Exercise:
Transcribe the data in full; each line must match exactly.

Collection entries:
§

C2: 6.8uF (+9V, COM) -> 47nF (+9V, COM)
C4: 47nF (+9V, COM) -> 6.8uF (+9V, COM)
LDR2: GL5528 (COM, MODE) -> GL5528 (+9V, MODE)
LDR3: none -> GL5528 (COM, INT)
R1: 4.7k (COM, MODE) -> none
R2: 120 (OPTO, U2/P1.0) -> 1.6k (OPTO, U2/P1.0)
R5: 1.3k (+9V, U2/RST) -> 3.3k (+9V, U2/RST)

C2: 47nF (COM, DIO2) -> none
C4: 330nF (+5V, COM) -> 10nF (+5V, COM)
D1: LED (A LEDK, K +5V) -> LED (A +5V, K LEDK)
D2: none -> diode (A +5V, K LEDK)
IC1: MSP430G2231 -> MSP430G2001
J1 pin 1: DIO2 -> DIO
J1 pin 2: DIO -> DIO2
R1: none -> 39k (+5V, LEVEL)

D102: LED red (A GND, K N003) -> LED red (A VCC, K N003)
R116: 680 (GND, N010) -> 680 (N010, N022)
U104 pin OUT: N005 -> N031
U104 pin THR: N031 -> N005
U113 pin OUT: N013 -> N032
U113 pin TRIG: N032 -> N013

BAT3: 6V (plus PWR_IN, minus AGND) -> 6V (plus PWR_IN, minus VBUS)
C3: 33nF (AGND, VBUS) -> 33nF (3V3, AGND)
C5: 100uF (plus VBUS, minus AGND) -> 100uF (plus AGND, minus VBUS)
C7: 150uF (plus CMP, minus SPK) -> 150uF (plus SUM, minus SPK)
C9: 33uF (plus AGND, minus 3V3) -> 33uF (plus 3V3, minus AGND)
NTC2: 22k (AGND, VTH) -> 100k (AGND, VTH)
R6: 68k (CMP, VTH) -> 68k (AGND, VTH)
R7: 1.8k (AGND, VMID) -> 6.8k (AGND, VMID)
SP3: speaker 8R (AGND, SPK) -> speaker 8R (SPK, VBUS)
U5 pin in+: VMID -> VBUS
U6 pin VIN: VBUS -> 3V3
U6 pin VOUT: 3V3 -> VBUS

§

Response:
C2: 6.8uF (+9V, COM) -> 47nF (+9V, COM)
C4: 47nF (+9V, COM) -> 6.8uF (+9V, COM)
LDR2: GL5528 (COM, MODE) -> GL5528 (+9V, MODE)
LDR3: none -> GL5528 (COM, INT)
R1: 4.7k (COM, MODE) -> none
R2: 120 (OPTO, U2/P1.0) -> 1.6k (OPTO, U2/P1.0)
R5: 1.3k (+9V, U2/RST) -> 3.3k (+9V, U2/RST)

C2: 47nF (COM, DIO2) -> none
C4: 330nF (+5V, COM) -> 10nF (+5V, COM)
D1: LED (A LEDK, K +5V) -> LED (A +5V, K LEDK)
D2: none -> diode (A +5V, K LEDK)
IC1: MSP430G2231 -> MSP430G2001
J1 pin 1: DIO2 -> DIO
J1 pin 2: DIO -> DIO2
R1: none -> 39k (+5V, LEVEL)

D102: LED red (A GND, K N003) -> LED red (A VCC, K N003)
R116: 680 (GND, N010) -> 680 (N010, N022)
U104 pin OUT: N005 -> N031
U104 pin THR: N031 -> N005
U113 pin OUT: N013 -> N032
U113 pin TRIG: N032 -> N013

BAT3: 6V (plus PWR_IN, minus AGND) -> 6V (plus PWR_IN, minus VBUS)
C3: 33nF (AGND, VBUS) -> 33nF (3V3, AGND)
C5: 100uF (plus VBUS, minus AGND) -> 100uF (plus AGND, minus VBUS)
C7: 150uF (plus CMP, minus SPK) -> 150uF (plus SUM, minus SPK)
C9: 33uF (plus AGND, minus 3V3) -> 33uF (plus 3V3, minus AGND)
NTC2: 22k (AGND, VTH) -> 100k (AGND, VTH)
R6: 68k (CMP, VTH) -> 68k (AGND, VTH)
R7: 1.8k (AGND, VMID) -> 6.8k (AGND, VMID)
SP3: speaker 8R (AGND, SPK) -> speaker 8R (SPK, VBUS)
U5 pin in+: VMID -> VBUS
U6 pin VIN: VBUS -> 3V3
U6 pin VOUT: 3V3 -> VBUS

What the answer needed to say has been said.